▸ **The data**:
---
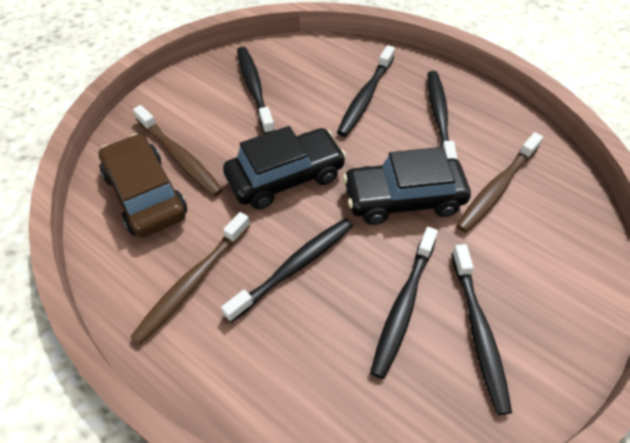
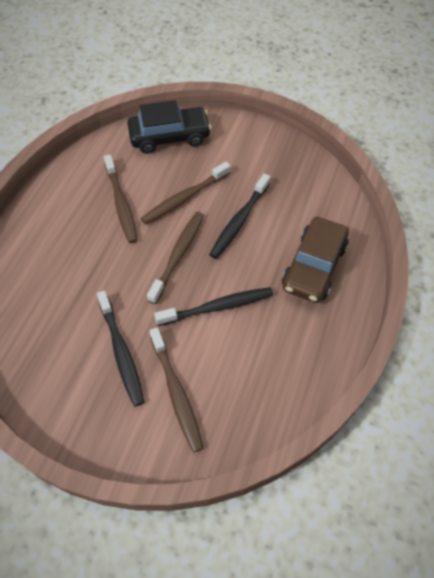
black car: 2 -> 1
black toothbrush: 6 -> 3
brown toothbrush: 3 -> 4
---
▸ **Aim of the task**: Gather up every line from the listing above in which the word "toothbrush" occurs.

▸ **Expected output**:
black toothbrush: 6 -> 3
brown toothbrush: 3 -> 4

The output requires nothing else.